Items from a data source:
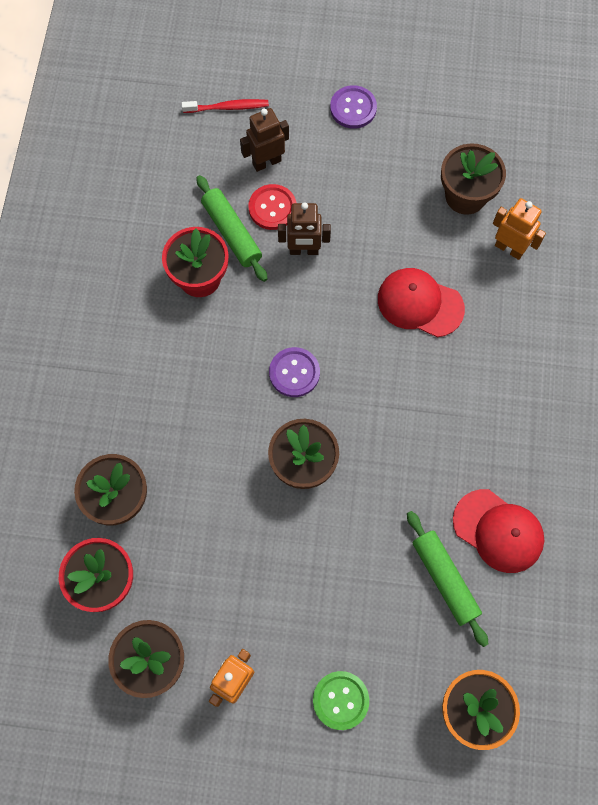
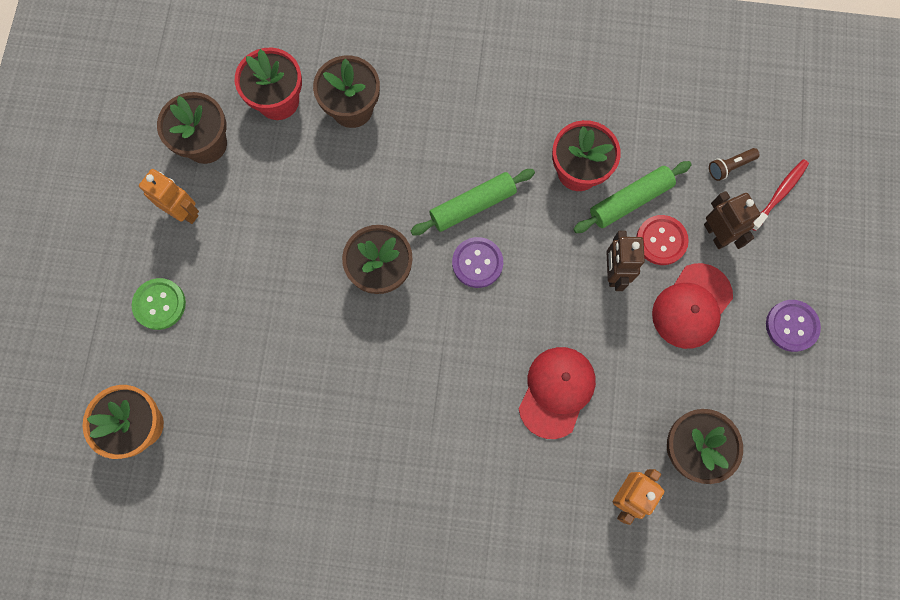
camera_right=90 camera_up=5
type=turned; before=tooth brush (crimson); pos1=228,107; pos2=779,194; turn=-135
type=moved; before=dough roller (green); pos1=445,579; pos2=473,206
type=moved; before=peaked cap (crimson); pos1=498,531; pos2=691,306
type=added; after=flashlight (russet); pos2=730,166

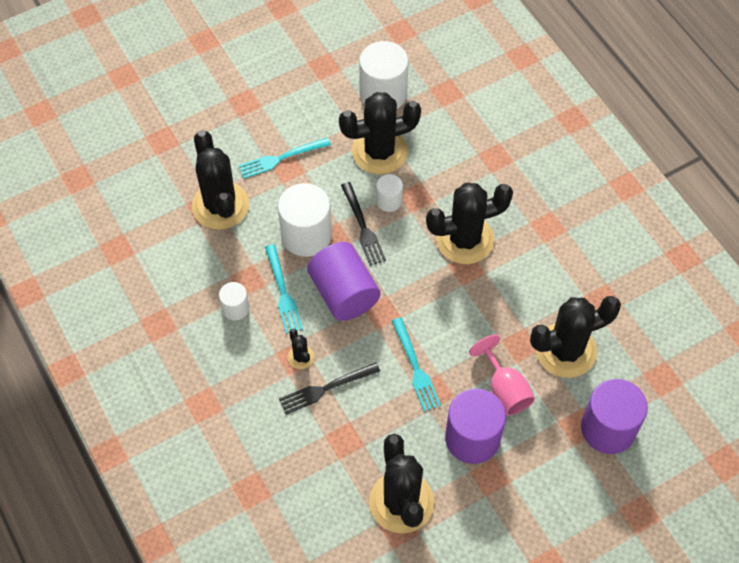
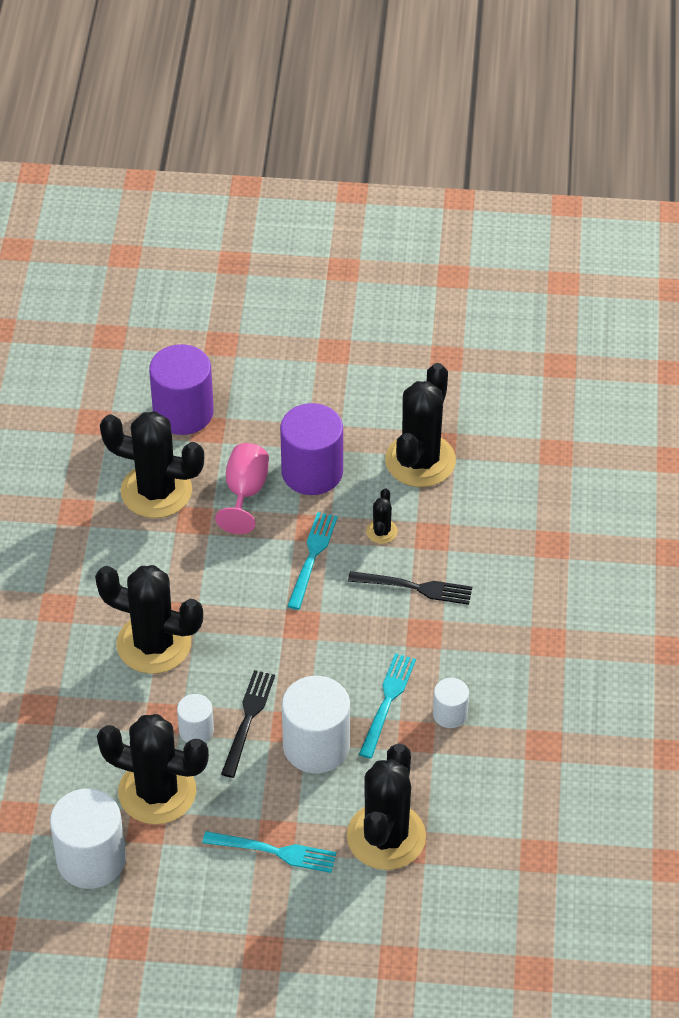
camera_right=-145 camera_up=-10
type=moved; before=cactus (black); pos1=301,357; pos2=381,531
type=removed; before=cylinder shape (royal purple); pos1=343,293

Brief: Using the entries shown above, reproduce verbatim the lines from the line bearing "type=turned; before=tooth brush" to the line bearing "type=added; after=flashlight (russet);", inclusive.

Result for this exercise:
type=turned; before=tooth brush (crimson); pos1=228,107; pos2=779,194; turn=-135
type=moved; before=dough roller (green); pos1=445,579; pos2=473,206
type=moved; before=peaked cap (crimson); pos1=498,531; pos2=691,306
type=added; after=flashlight (russet); pos2=730,166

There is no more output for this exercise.